Data excerpts:
*** Begin section ***
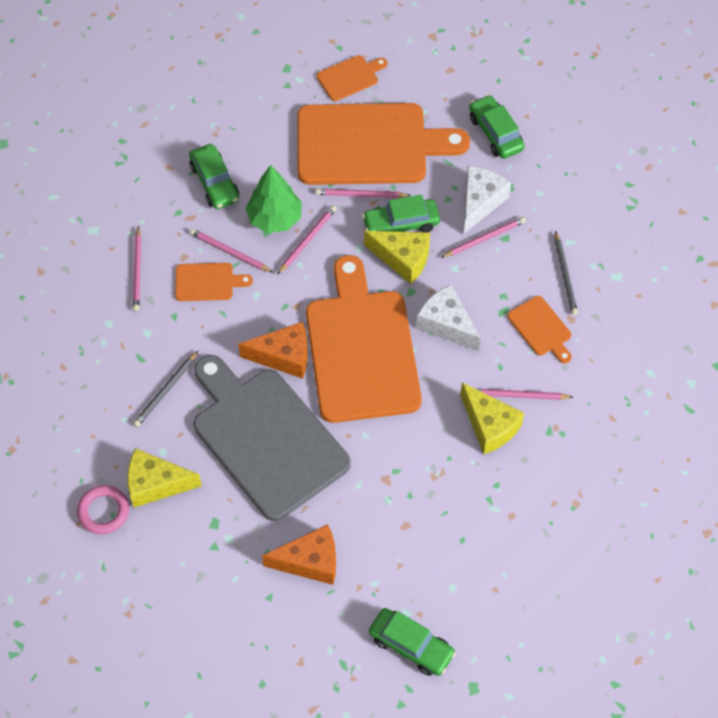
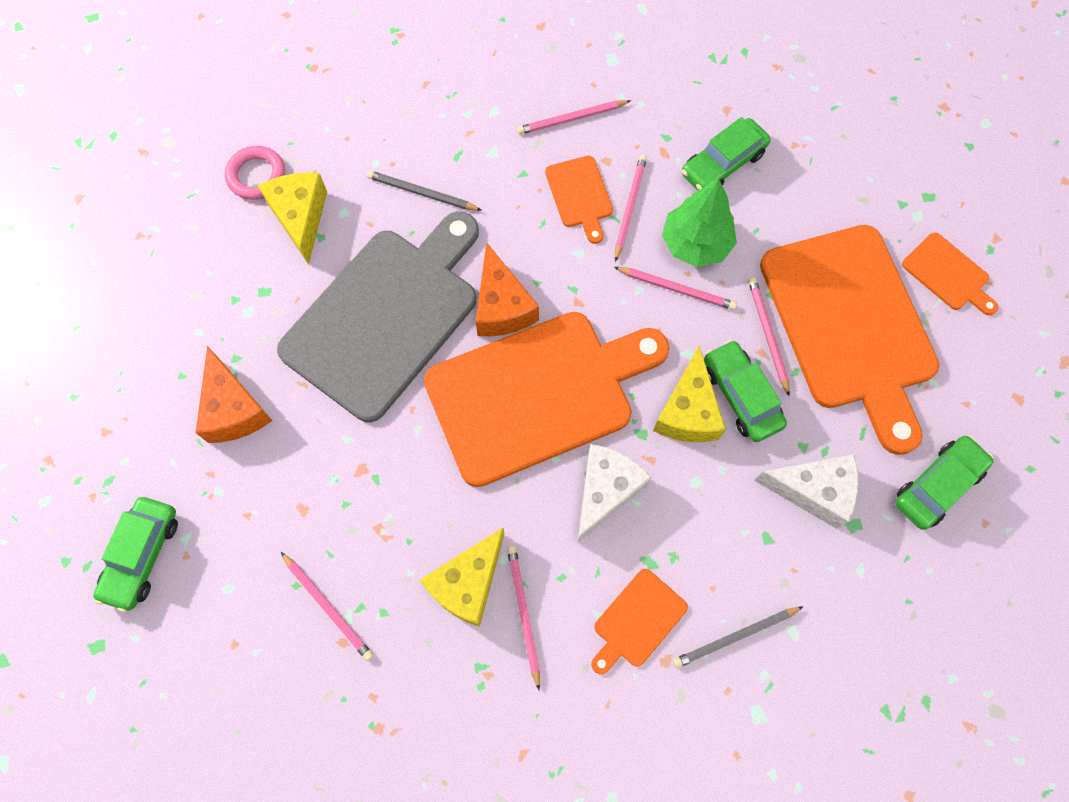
camera: 75 degrees right, 10 degrees up
pink pencil [440,217,526,258] -> pink pencil moved to [281,552,374,661]

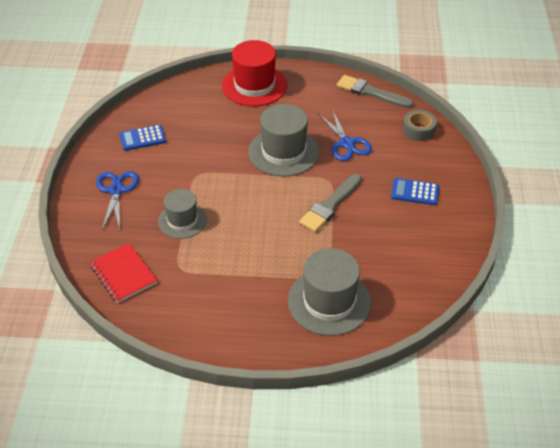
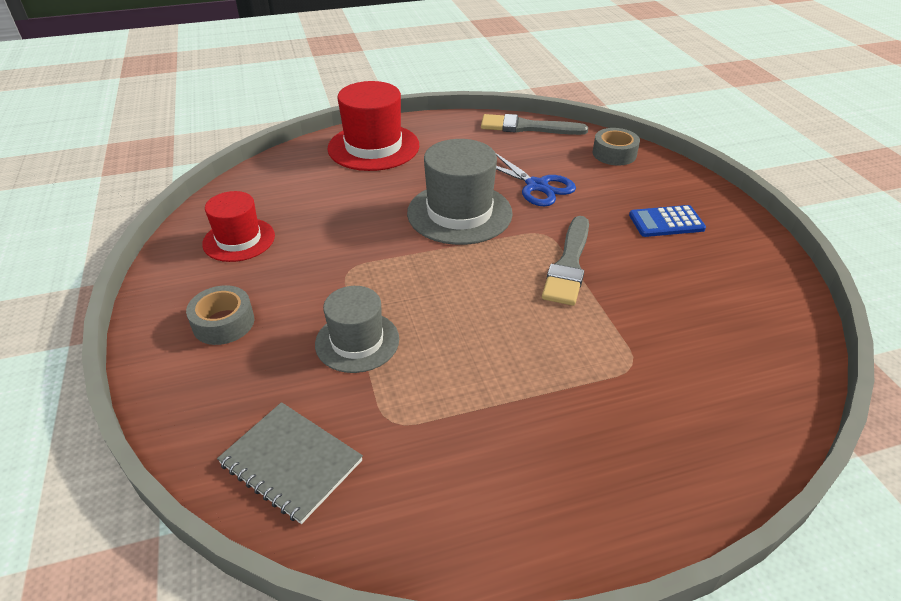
camera: 20 degrees left, 5 degrees down
red notebook [90,243,157,303] -> grey notebook [217,402,363,524]
blue scissors [96,171,139,230] -> grey tape [186,285,254,345]
blue calculator [119,125,166,151] -> red hat [202,191,275,262]
grey hat [288,248,371,336] -> none

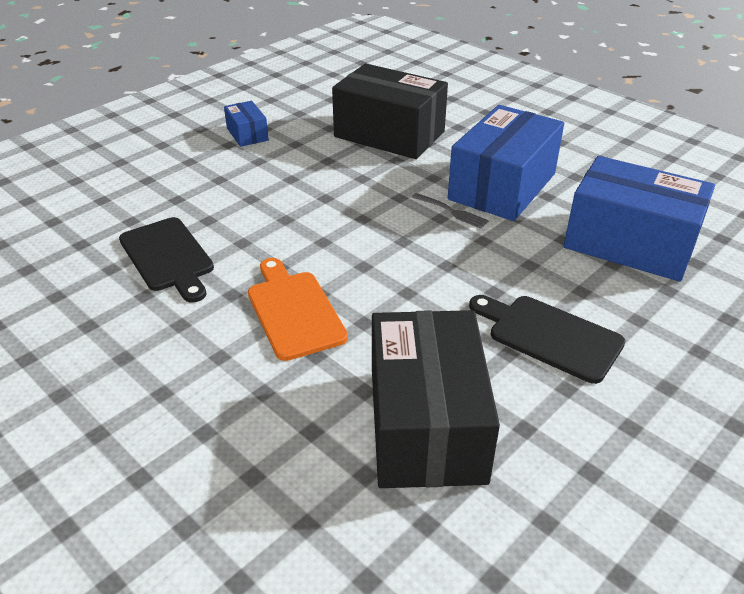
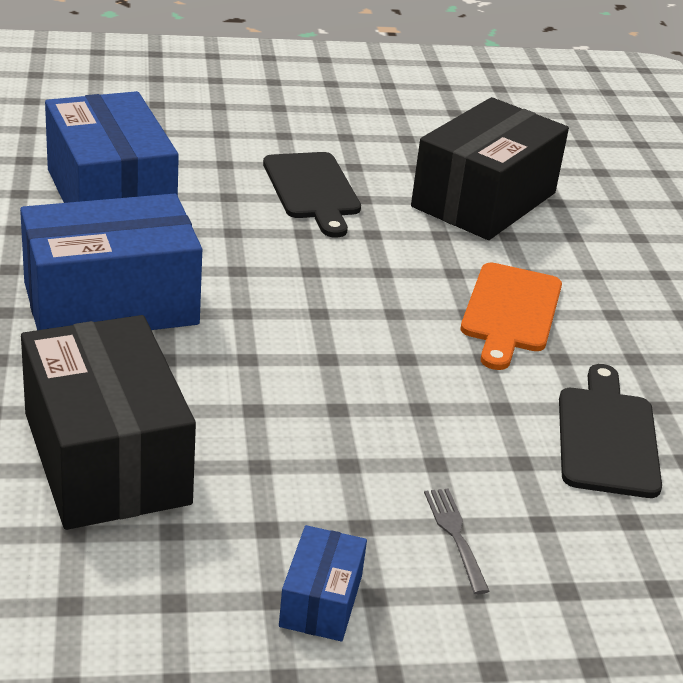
camera: 145 degrees left, 5 degrees down
grey fork [412,193,489,229] -> grey fork moved to [424,488,489,594]

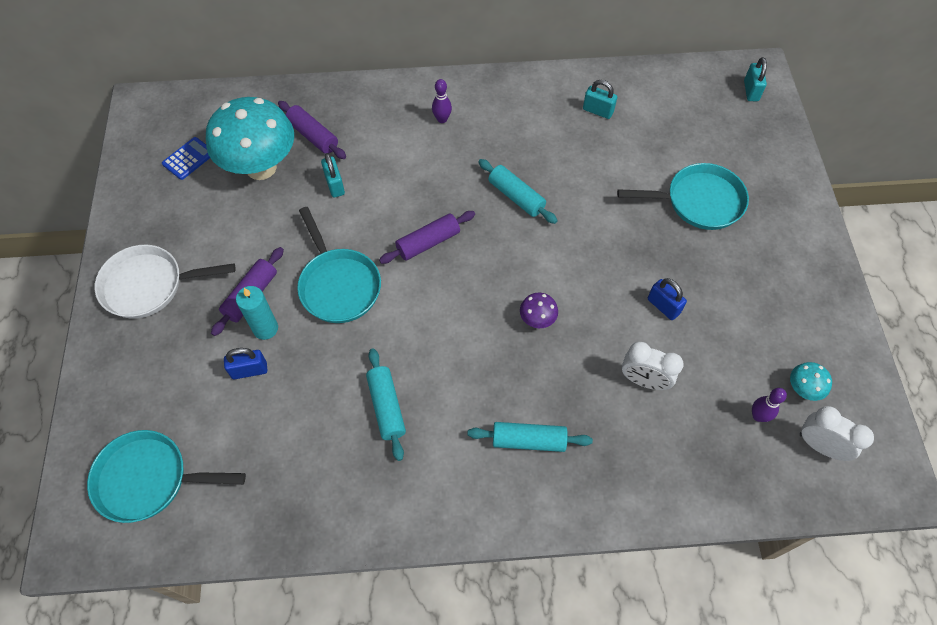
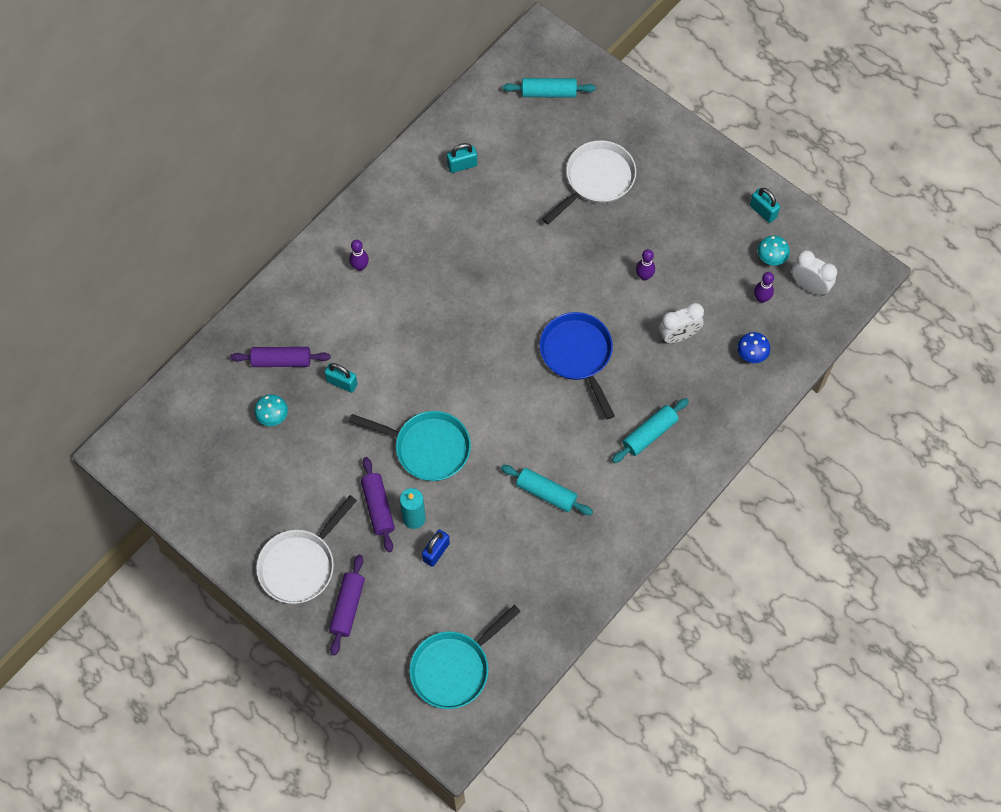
camera: 45 degrees left, 5 degrees up
blue calculator [162,137,210,180] -> none
turquoise mushroom [206,97,294,180] -> turquoise mushroom [254,394,288,426], size x0.41
purple rolling pin [379,211,475,264] -> purple rolling pin moved to [329,555,365,656]
turquoise rolling pin [478,159,558,224] -> turquoise rolling pin moved to [503,78,596,98]
purple mushroom [520,292,558,328] -> blue pan [539,312,615,419]
turquoise pan [617,163,749,230] -> white pan [542,140,636,224]
blue padlock [648,278,687,320] -> purple bowling pin [636,249,655,281]
turquoise padlock [744,57,767,101] -> turquoise padlock moved to [750,188,780,223]
white clock [800,406,874,461] -> white clock turned 45 degrees clockwise [791,250,837,296]
none -> blue mushroom [737,332,770,363]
*** End section ***
→ DIRECTIONS FOR THIS TASK
Output exactly the lines above, beginning at the one with "camera: 20 degrees left, 5 degrees down" and stopping after the one with "grey fork [412,193,489,229]". Pictures are to be omitted.

→ EXERCISE RESULT
camera: 20 degrees left, 5 degrees down
red notebook [90,243,157,303] -> grey notebook [217,402,363,524]
blue scissors [96,171,139,230] -> grey tape [186,285,254,345]
blue calculator [119,125,166,151] -> red hat [202,191,275,262]
grey hat [288,248,371,336] -> none

camera: 145 degrees left, 5 degrees down
grey fork [412,193,489,229] -> grey fork moved to [424,488,489,594]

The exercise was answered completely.